** Data provided **
-*-

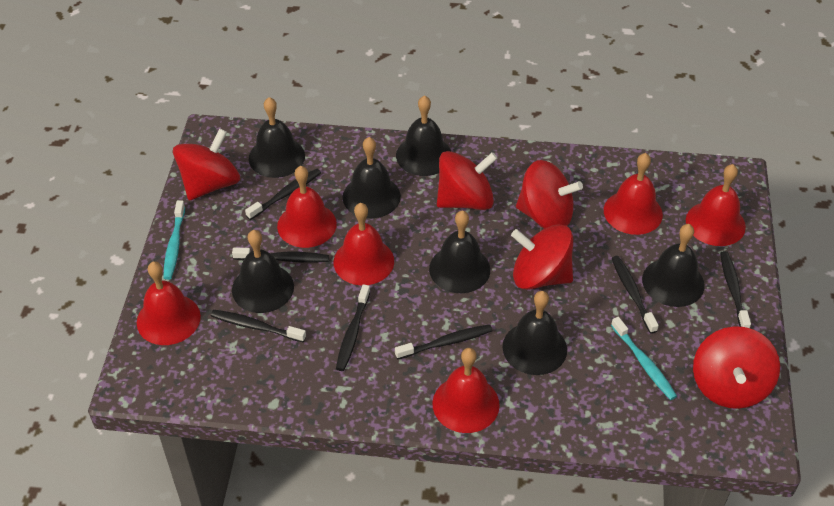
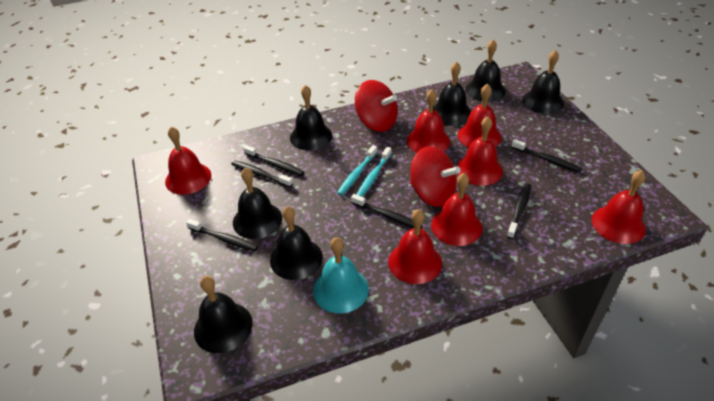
black toothbrush: 7 -> 6
red bell: 6 -> 7
red spinning top: 5 -> 2
turquoise bell: 0 -> 1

-*-

** Brief **
Would you repeat the listing word for word and skip every picture?

** Answer section **
black toothbrush: 7 -> 6
red bell: 6 -> 7
red spinning top: 5 -> 2
turquoise bell: 0 -> 1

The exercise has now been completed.